◆ Task description
The data below should be copied out exactly, with its pictures omitted.

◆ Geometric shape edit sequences
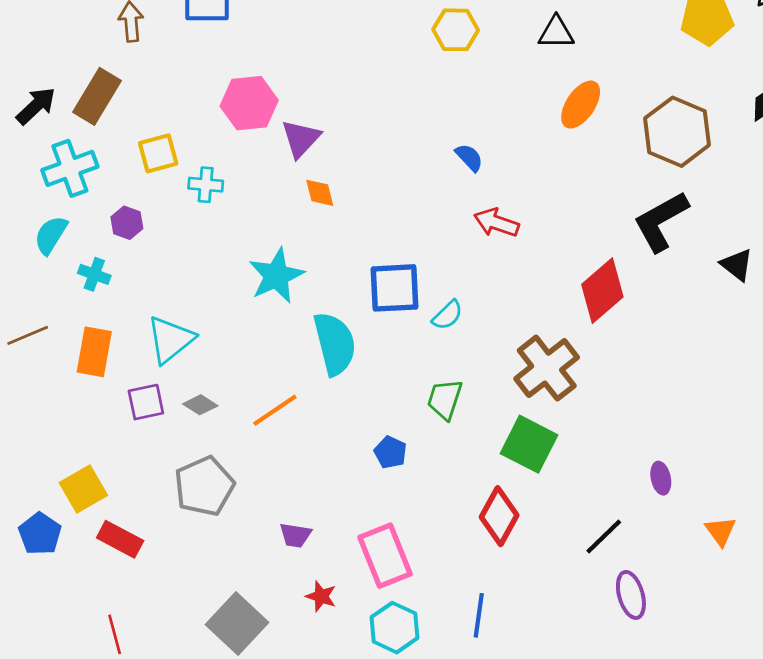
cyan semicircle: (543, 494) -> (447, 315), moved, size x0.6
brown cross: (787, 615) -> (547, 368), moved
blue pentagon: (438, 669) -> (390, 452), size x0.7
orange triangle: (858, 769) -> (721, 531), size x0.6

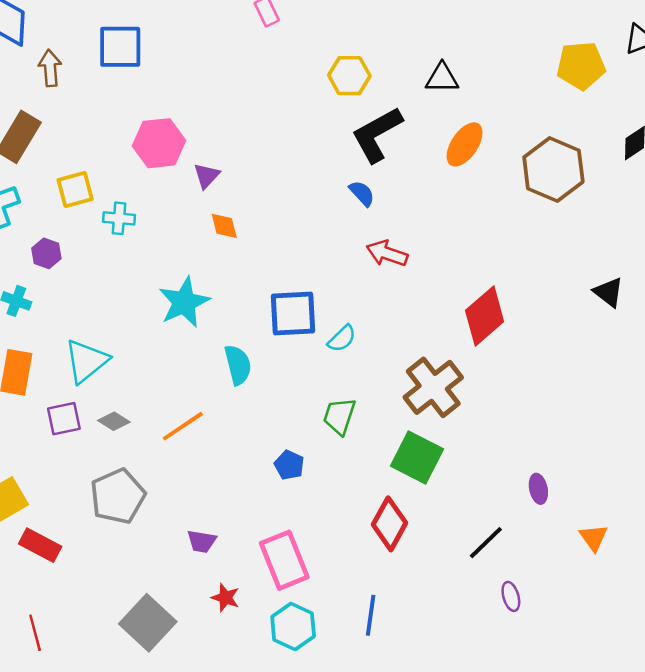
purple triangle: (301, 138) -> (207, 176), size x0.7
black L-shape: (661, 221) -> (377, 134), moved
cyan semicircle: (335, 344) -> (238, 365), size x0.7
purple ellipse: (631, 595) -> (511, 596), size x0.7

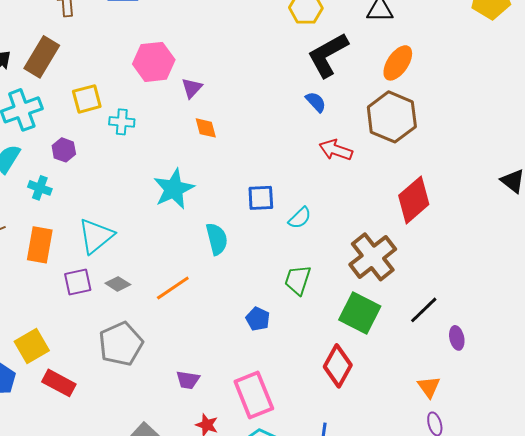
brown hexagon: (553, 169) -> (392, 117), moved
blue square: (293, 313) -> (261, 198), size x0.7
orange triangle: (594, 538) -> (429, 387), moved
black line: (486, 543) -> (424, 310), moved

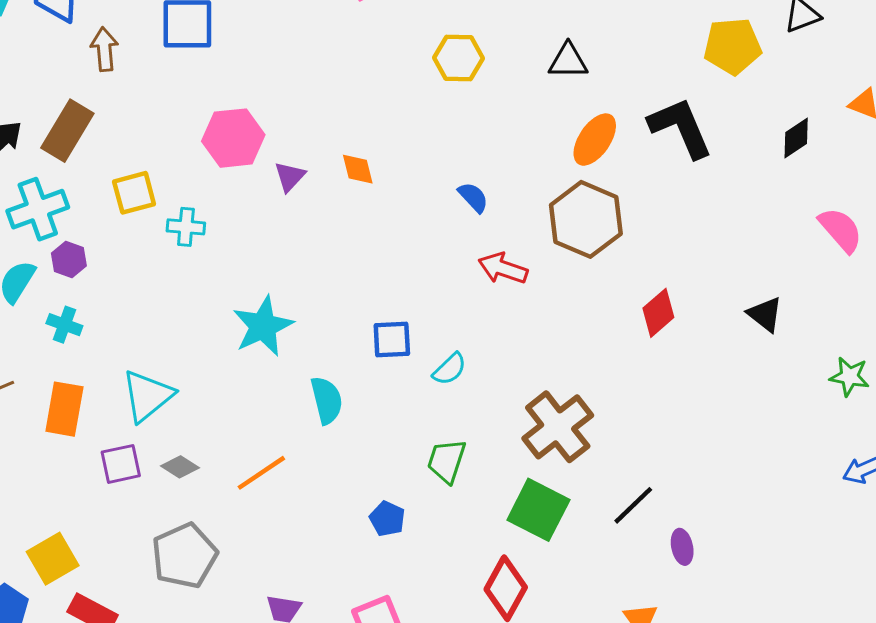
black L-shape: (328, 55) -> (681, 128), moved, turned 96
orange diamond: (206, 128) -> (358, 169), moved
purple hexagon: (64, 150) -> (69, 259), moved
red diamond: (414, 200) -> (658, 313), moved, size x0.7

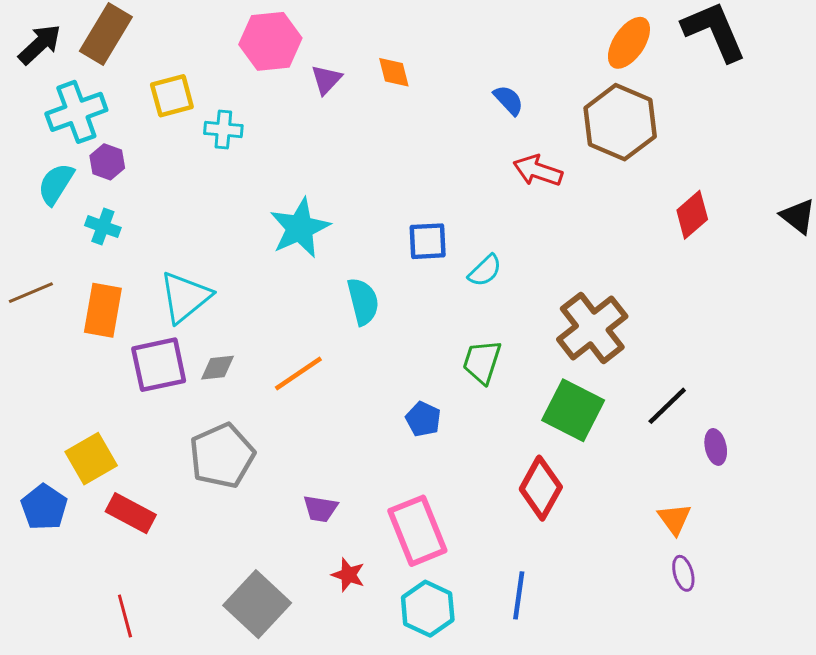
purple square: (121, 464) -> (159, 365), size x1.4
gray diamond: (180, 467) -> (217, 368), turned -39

◆ Output below
cyan semicircle: (543, 494) -> (447, 315), moved, size x0.6
brown cross: (787, 615) -> (547, 368), moved
blue pentagon: (438, 669) -> (390, 452), size x0.7
orange triangle: (858, 769) -> (721, 531), size x0.6

purple triangle: (301, 138) -> (207, 176), size x0.7
black L-shape: (661, 221) -> (377, 134), moved
cyan semicircle: (335, 344) -> (238, 365), size x0.7
purple ellipse: (631, 595) -> (511, 596), size x0.7

brown hexagon: (553, 169) -> (392, 117), moved
blue square: (293, 313) -> (261, 198), size x0.7
orange triangle: (594, 538) -> (429, 387), moved
black line: (486, 543) -> (424, 310), moved

black L-shape: (328, 55) -> (681, 128), moved, turned 96
orange diamond: (206, 128) -> (358, 169), moved
purple hexagon: (64, 150) -> (69, 259), moved
red diamond: (414, 200) -> (658, 313), moved, size x0.7

purple square: (121, 464) -> (159, 365), size x1.4
gray diamond: (180, 467) -> (217, 368), turned -39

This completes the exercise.